## What this task involves
Every line in the data below that has the word "arrow" should be returned.

## Data listing
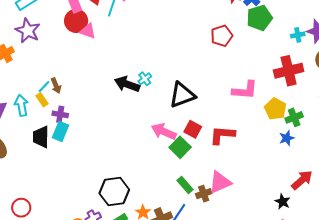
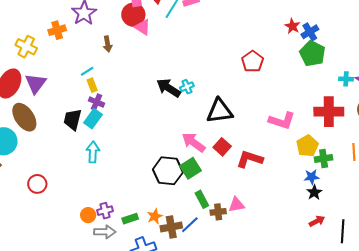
green pentagon: (259, 18) -> (312, 54), turned 30
red pentagon: (222, 36) -> (253, 61), moved, turned -30
brown arrow: (56, 86) -> (108, 44), moved
yellow rectangle: (42, 100) -> (92, 85), moved
cyan arrow: (21, 105) -> (93, 152), moved
green square: (180, 147) -> (191, 168), moved
red arrow: (302, 180) -> (317, 221), size x0.7
pink triangle: (220, 182) -> (236, 205), size x0.7
black hexagon: (114, 191) -> (168, 171), moved
black star: (283, 202) -> (314, 192), moved

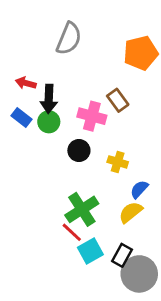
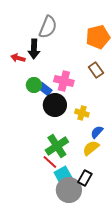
black arrow: (49, 99) -> (34, 49), moved
brown rectangle: (118, 100) -> (96, 70), moved
blue rectangle: (22, 117) -> (45, 89), moved
black circle: (79, 150) -> (55, 105), size x1.5
gray circle: (139, 274) -> (69, 190), moved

## Written answer
brown arrow: (56, 86) -> (108, 44), moved
cyan arrow: (21, 105) -> (93, 152), moved
red arrow: (302, 180) -> (317, 221), size x0.7
black arrow: (49, 99) -> (34, 49), moved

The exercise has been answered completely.